=== Section Start ===

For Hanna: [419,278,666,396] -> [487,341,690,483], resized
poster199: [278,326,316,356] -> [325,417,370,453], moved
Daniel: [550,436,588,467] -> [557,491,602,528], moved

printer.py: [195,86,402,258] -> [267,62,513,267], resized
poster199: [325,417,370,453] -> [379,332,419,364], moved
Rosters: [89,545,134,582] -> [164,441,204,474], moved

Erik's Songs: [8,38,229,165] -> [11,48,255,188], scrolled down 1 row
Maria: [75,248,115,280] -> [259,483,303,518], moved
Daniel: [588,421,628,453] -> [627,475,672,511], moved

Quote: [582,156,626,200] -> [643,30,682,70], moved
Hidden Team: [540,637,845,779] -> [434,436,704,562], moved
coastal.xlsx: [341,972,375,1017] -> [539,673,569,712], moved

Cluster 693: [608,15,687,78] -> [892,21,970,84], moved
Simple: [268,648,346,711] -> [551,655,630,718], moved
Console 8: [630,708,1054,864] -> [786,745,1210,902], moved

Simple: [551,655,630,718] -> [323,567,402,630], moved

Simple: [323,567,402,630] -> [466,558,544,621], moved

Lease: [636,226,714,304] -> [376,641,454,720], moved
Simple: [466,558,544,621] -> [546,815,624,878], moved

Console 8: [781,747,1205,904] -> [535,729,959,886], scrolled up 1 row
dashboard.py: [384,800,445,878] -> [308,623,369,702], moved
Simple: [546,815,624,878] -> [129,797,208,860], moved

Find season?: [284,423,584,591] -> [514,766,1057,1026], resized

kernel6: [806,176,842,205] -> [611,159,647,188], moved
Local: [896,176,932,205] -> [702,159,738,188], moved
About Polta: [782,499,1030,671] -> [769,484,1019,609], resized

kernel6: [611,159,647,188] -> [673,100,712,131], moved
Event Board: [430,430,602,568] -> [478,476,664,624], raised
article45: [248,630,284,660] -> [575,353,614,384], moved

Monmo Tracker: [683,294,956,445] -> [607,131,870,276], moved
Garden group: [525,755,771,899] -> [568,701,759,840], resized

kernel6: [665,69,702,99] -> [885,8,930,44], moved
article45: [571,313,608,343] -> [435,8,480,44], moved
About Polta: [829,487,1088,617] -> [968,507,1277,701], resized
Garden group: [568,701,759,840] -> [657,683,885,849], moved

=== Section End ===

Set every line of the data down again, word for word.

For Hanna: [419,278,666,396] -> [487,341,690,483], resized
poster199: [278,326,316,356] -> [325,417,370,453], moved
Daniel: [550,436,588,467] -> [557,491,602,528], moved

printer.py: [195,86,402,258] -> [267,62,513,267], resized
poster199: [325,417,370,453] -> [379,332,419,364], moved
Rosters: [89,545,134,582] -> [164,441,204,474], moved

Erik's Songs: [8,38,229,165] -> [11,48,255,188], scrolled down 1 row
Maria: [75,248,115,280] -> [259,483,303,518], moved
Daniel: [588,421,628,453] -> [627,475,672,511], moved

Quote: [582,156,626,200] -> [643,30,682,70], moved
Hidden Team: [540,637,845,779] -> [434,436,704,562], moved
coastal.xlsx: [341,972,375,1017] -> [539,673,569,712], moved

Cluster 693: [608,15,687,78] -> [892,21,970,84], moved
Simple: [268,648,346,711] -> [551,655,630,718], moved
Console 8: [630,708,1054,864] -> [786,745,1210,902], moved

Simple: [551,655,630,718] -> [323,567,402,630], moved

Simple: [323,567,402,630] -> [466,558,544,621], moved

Lease: [636,226,714,304] -> [376,641,454,720], moved
Simple: [466,558,544,621] -> [546,815,624,878], moved

Console 8: [781,747,1205,904] -> [535,729,959,886], scrolled up 1 row
dashboard.py: [384,800,445,878] -> [308,623,369,702], moved
Simple: [546,815,624,878] -> [129,797,208,860], moved

Find season?: [284,423,584,591] -> [514,766,1057,1026], resized

kernel6: [806,176,842,205] -> [611,159,647,188], moved
Local: [896,176,932,205] -> [702,159,738,188], moved
About Polta: [782,499,1030,671] -> [769,484,1019,609], resized

kernel6: [611,159,647,188] -> [673,100,712,131], moved
Event Board: [430,430,602,568] -> [478,476,664,624], raised
article45: [248,630,284,660] -> [575,353,614,384], moved

Monmo Tracker: [683,294,956,445] -> [607,131,870,276], moved
Garden group: [525,755,771,899] -> [568,701,759,840], resized

kernel6: [665,69,702,99] -> [885,8,930,44], moved
article45: [571,313,608,343] -> [435,8,480,44], moved
About Polta: [829,487,1088,617] -> [968,507,1277,701], resized
Garden group: [568,701,759,840] -> [657,683,885,849], moved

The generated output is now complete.